[HOW TO COMPLETE THIS TASK] Emit a verbatim copy of the lines running from the line with "- change: appeared" through the end of the material below.

[DATA EXTRACTS]
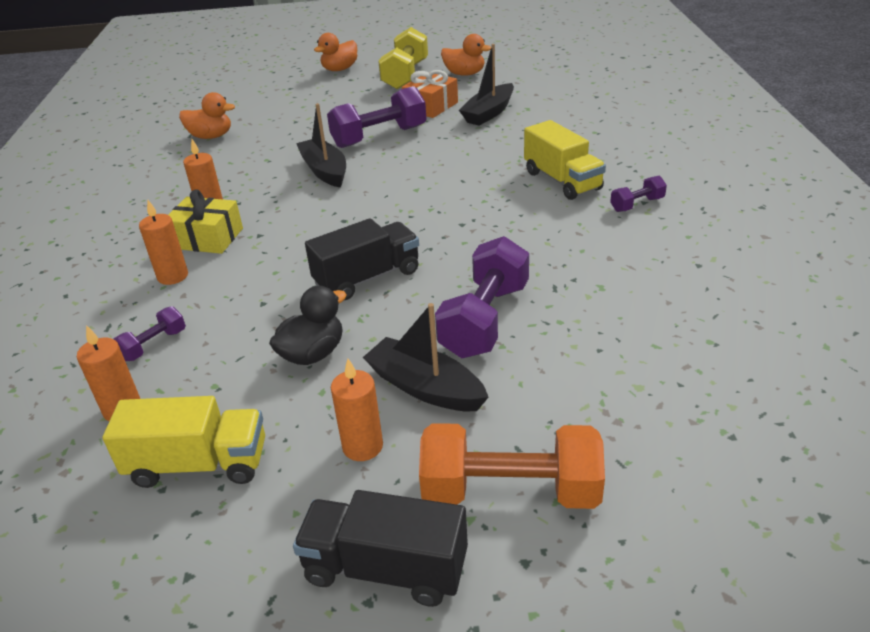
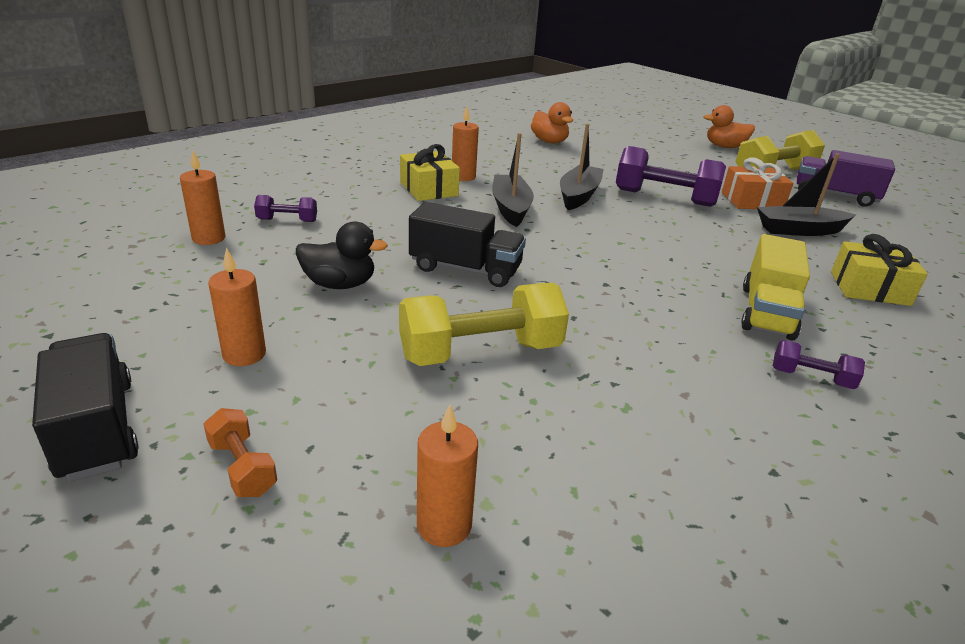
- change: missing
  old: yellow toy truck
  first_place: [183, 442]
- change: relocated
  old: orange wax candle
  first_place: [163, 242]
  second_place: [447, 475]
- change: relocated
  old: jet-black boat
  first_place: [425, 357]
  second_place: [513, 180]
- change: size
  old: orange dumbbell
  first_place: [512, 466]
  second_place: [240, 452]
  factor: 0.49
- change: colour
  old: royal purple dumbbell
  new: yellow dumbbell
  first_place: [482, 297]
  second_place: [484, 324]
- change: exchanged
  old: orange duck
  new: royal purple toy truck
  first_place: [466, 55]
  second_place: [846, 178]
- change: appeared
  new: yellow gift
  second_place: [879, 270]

[EXERCISE OUTPUT]
- change: appeared
  new: yellow gift
  second_place: [879, 270]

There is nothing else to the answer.